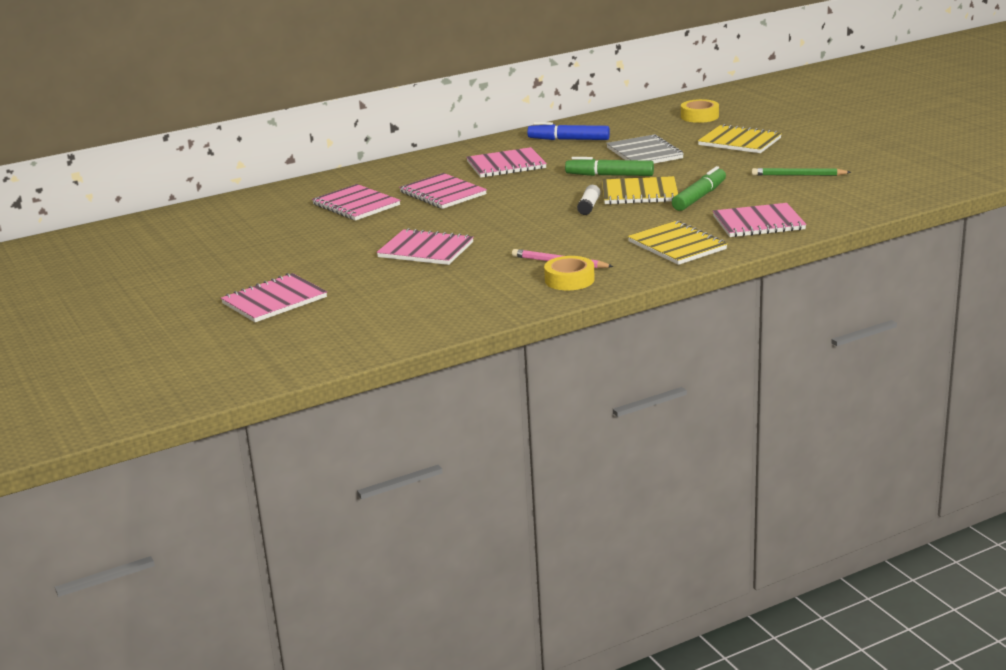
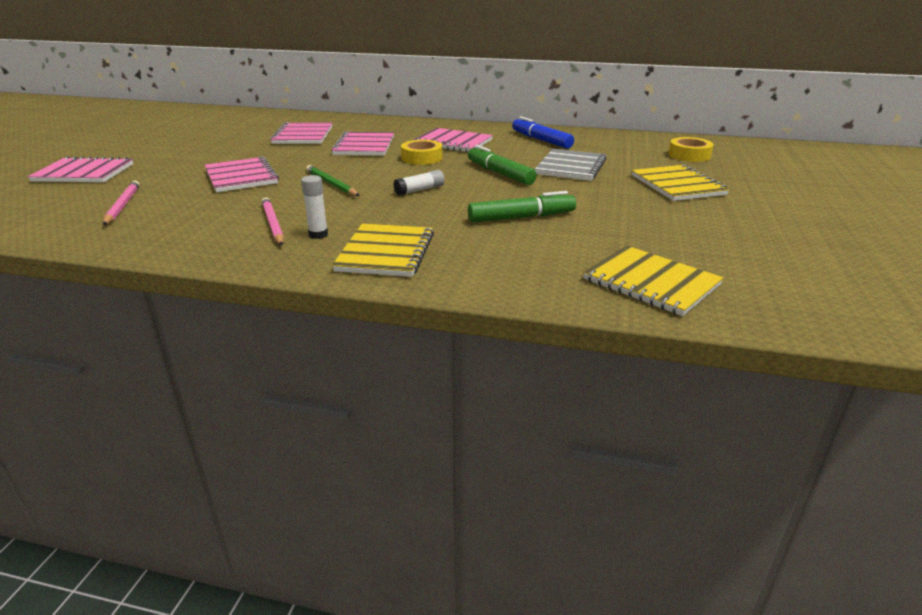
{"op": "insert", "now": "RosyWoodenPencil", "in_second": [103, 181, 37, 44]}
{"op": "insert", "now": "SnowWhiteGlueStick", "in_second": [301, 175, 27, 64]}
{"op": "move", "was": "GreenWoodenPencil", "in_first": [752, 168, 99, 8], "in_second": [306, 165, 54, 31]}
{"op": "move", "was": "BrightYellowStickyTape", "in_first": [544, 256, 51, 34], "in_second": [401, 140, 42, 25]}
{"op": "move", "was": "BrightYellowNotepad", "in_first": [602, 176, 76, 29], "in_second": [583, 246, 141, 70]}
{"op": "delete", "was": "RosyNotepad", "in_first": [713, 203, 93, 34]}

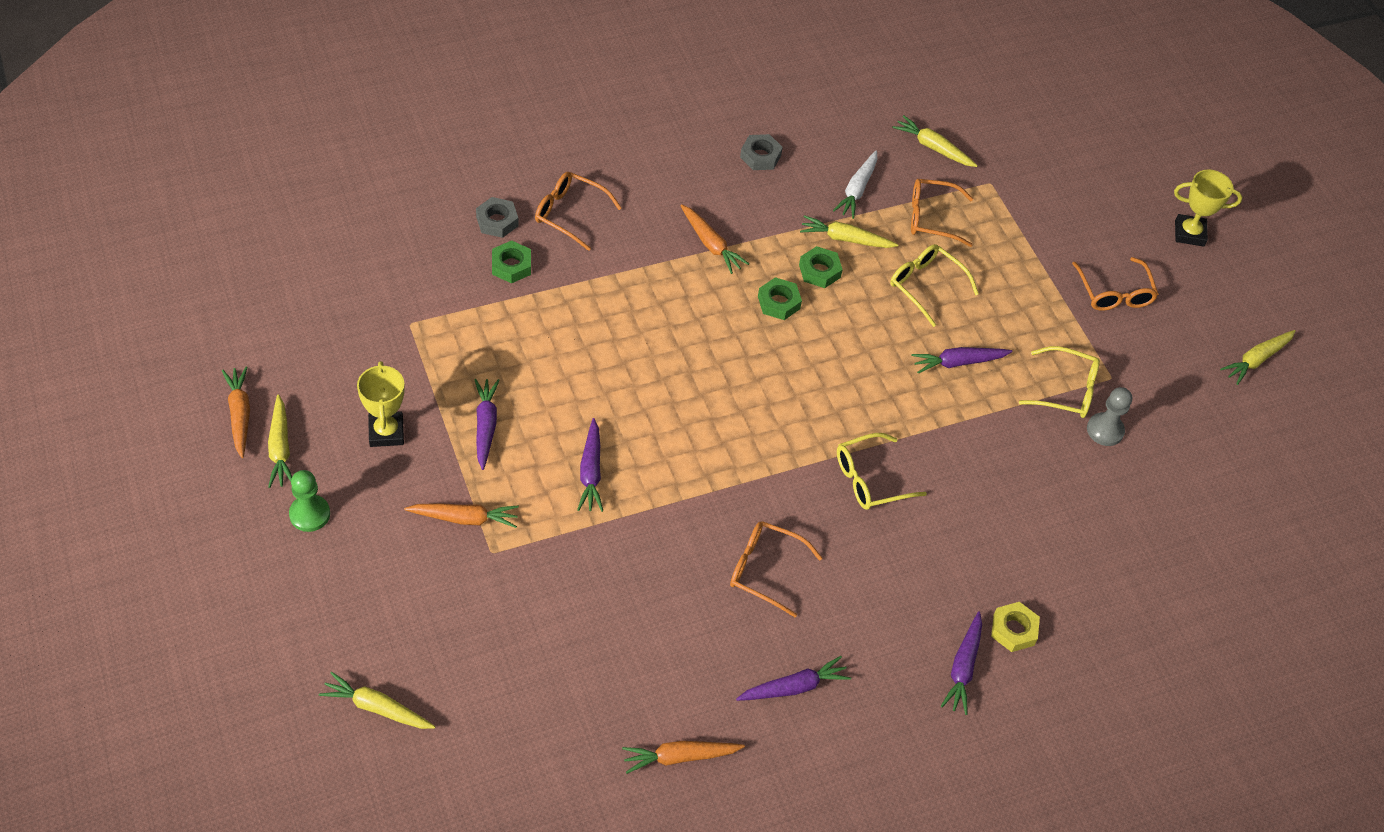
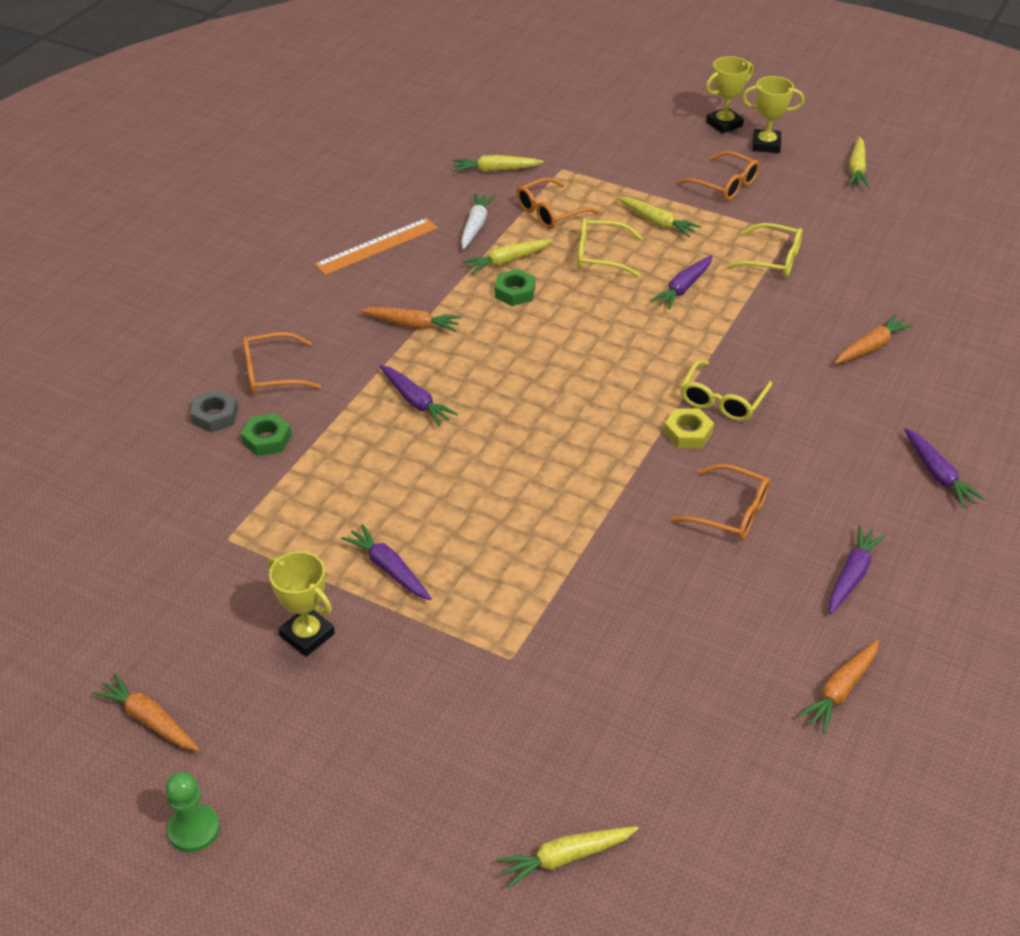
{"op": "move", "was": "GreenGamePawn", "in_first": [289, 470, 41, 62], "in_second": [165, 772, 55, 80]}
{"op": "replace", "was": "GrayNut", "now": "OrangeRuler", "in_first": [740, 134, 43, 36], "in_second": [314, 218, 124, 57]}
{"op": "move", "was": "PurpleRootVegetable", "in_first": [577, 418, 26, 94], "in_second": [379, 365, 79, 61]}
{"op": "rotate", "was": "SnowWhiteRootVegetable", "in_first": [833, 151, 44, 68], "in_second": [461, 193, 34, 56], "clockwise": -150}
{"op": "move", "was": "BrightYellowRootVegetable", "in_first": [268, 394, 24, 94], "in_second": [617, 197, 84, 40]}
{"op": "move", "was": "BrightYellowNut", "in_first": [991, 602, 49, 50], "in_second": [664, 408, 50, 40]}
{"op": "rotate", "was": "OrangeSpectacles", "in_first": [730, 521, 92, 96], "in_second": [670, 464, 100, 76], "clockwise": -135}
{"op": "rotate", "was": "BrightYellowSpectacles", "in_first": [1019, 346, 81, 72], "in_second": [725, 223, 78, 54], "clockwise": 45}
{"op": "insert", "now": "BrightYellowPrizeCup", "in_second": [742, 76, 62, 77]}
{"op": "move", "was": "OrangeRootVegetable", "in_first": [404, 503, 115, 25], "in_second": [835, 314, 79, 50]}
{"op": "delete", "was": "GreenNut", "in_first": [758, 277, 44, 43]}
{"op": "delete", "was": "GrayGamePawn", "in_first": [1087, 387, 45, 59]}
○ ○ ○ ○ ○
> Goal of the exercise
Leave nothing out but the pictures when transcribing the records.

> Expected answer
{"op": "insert", "now": "RosyWoodenPencil", "in_second": [103, 181, 37, 44]}
{"op": "insert", "now": "SnowWhiteGlueStick", "in_second": [301, 175, 27, 64]}
{"op": "move", "was": "GreenWoodenPencil", "in_first": [752, 168, 99, 8], "in_second": [306, 165, 54, 31]}
{"op": "move", "was": "BrightYellowStickyTape", "in_first": [544, 256, 51, 34], "in_second": [401, 140, 42, 25]}
{"op": "move", "was": "BrightYellowNotepad", "in_first": [602, 176, 76, 29], "in_second": [583, 246, 141, 70]}
{"op": "delete", "was": "RosyNotepad", "in_first": [713, 203, 93, 34]}

{"op": "move", "was": "GreenGamePawn", "in_first": [289, 470, 41, 62], "in_second": [165, 772, 55, 80]}
{"op": "replace", "was": "GrayNut", "now": "OrangeRuler", "in_first": [740, 134, 43, 36], "in_second": [314, 218, 124, 57]}
{"op": "move", "was": "PurpleRootVegetable", "in_first": [577, 418, 26, 94], "in_second": [379, 365, 79, 61]}
{"op": "rotate", "was": "SnowWhiteRootVegetable", "in_first": [833, 151, 44, 68], "in_second": [461, 193, 34, 56], "clockwise": -150}
{"op": "move", "was": "BrightYellowRootVegetable", "in_first": [268, 394, 24, 94], "in_second": [617, 197, 84, 40]}
{"op": "move", "was": "BrightYellowNut", "in_first": [991, 602, 49, 50], "in_second": [664, 408, 50, 40]}
{"op": "rotate", "was": "OrangeSpectacles", "in_first": [730, 521, 92, 96], "in_second": [670, 464, 100, 76], "clockwise": -135}
{"op": "rotate", "was": "BrightYellowSpectacles", "in_first": [1019, 346, 81, 72], "in_second": [725, 223, 78, 54], "clockwise": 45}
{"op": "insert", "now": "BrightYellowPrizeCup", "in_second": [742, 76, 62, 77]}
{"op": "move", "was": "OrangeRootVegetable", "in_first": [404, 503, 115, 25], "in_second": [835, 314, 79, 50]}
{"op": "delete", "was": "GreenNut", "in_first": [758, 277, 44, 43]}
{"op": "delete", "was": "GrayGamePawn", "in_first": [1087, 387, 45, 59]}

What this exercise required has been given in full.